**Your objective**
Nothing but the lines from the one containing "R1: 68k (GND, SCL) -> 68k (5V, SCL)" to the final line of the entries should appear, copied exactly and without pictures.

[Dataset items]
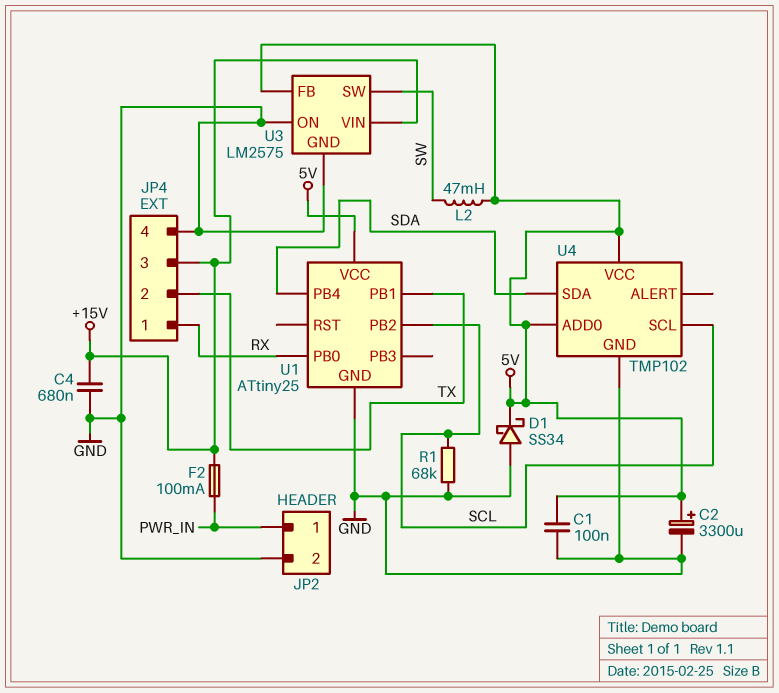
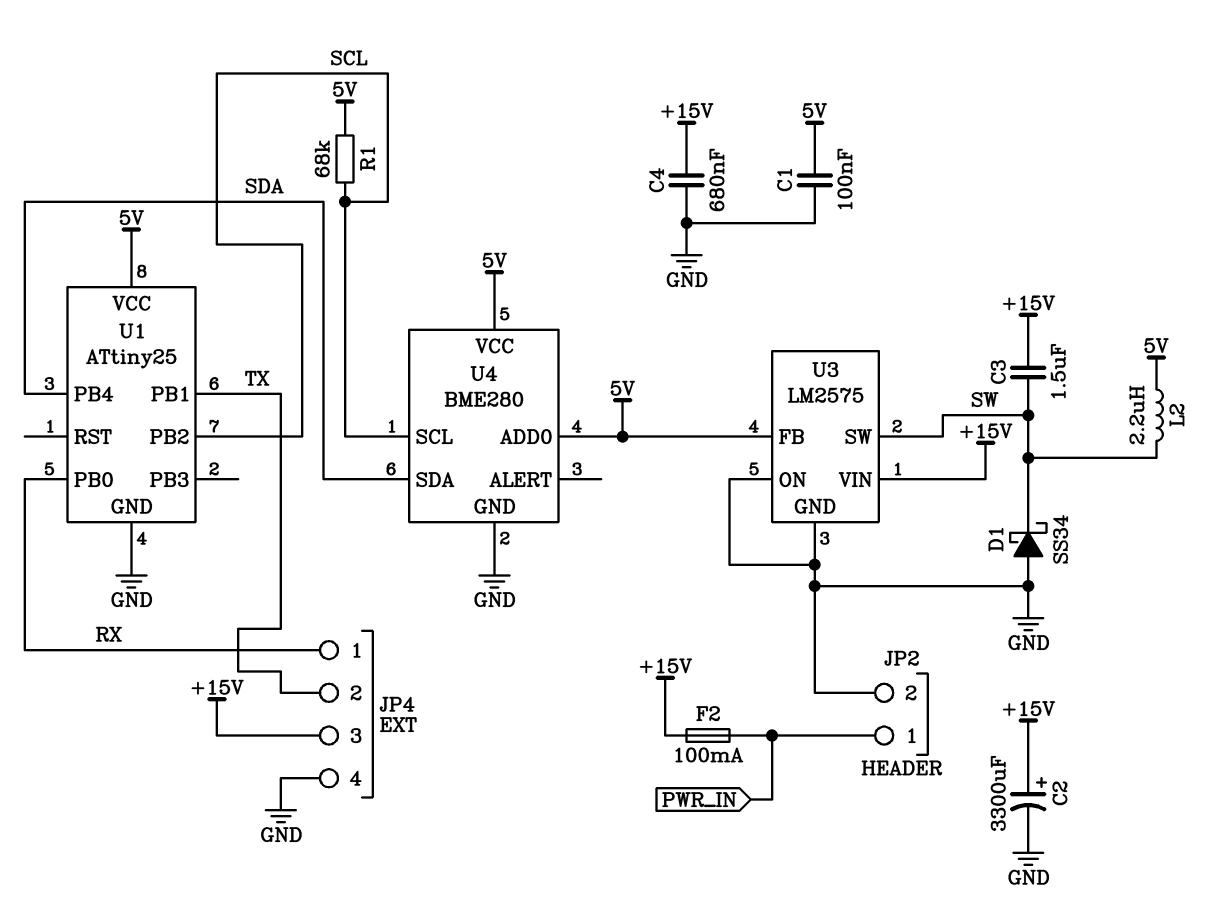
C2: 3300uF (plus 5V, minus GND) -> 3300uF (plus +15V, minus GND)
C3: none -> 1.5uF (+15V, SW)
D1: schottky SS34 (A GND, K 5V) -> schottky SS34 (A GND, K SW)
L2: 47mH (5V, SW) -> 2.2uH (5V, SW)
R1: 68k (GND, SCL) -> 68k (5V, SCL)
U4: TMP102 -> BME280

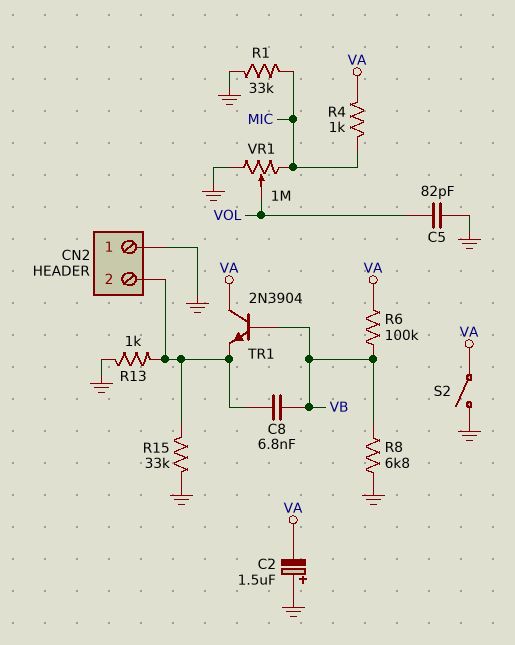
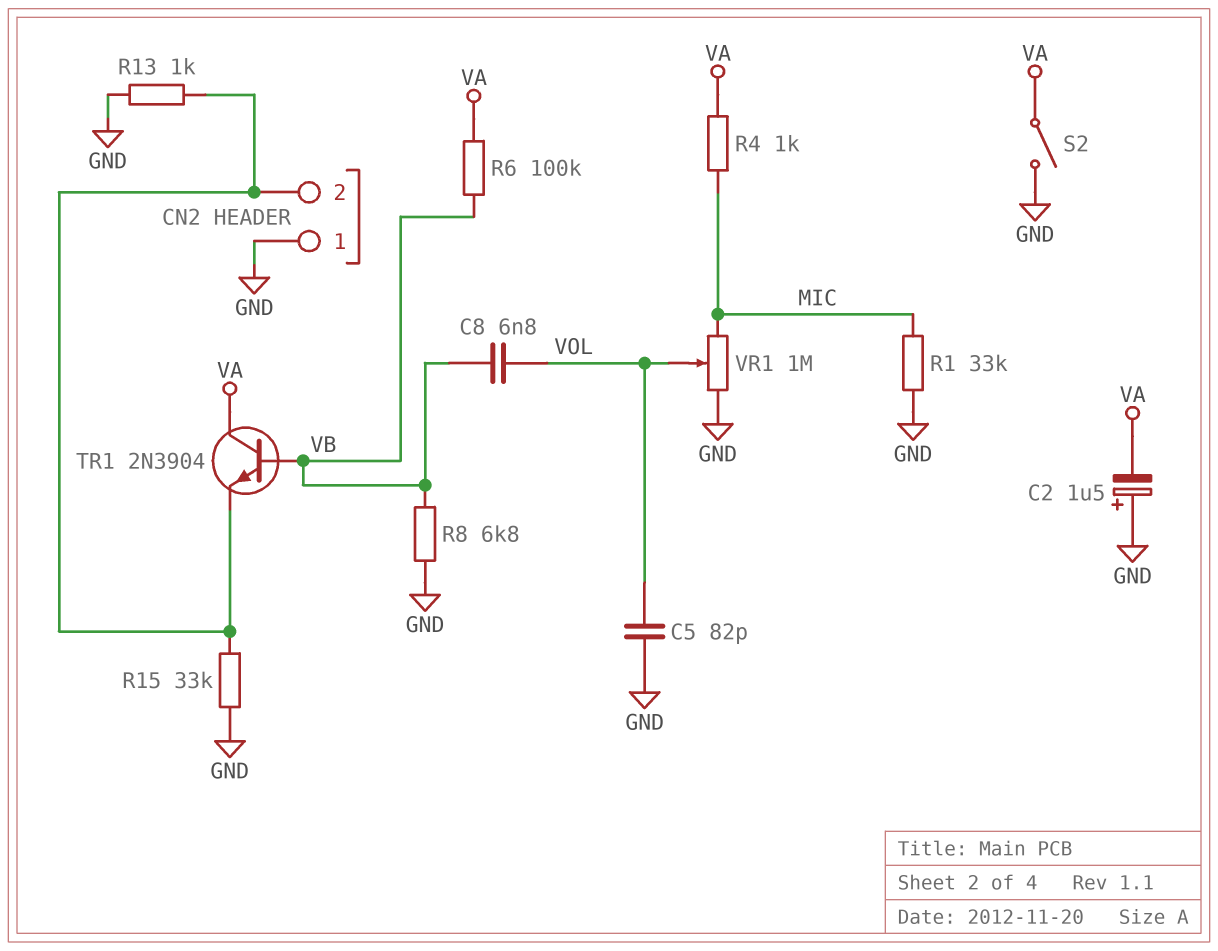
C8: 6.8nF (CN2/2, VB) -> 6.8nF (VB, VOL)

**Answer space**
R1: 68k (GND, SCL) -> 68k (5V, SCL)
U4: TMP102 -> BME280

C8: 6.8nF (CN2/2, VB) -> 6.8nF (VB, VOL)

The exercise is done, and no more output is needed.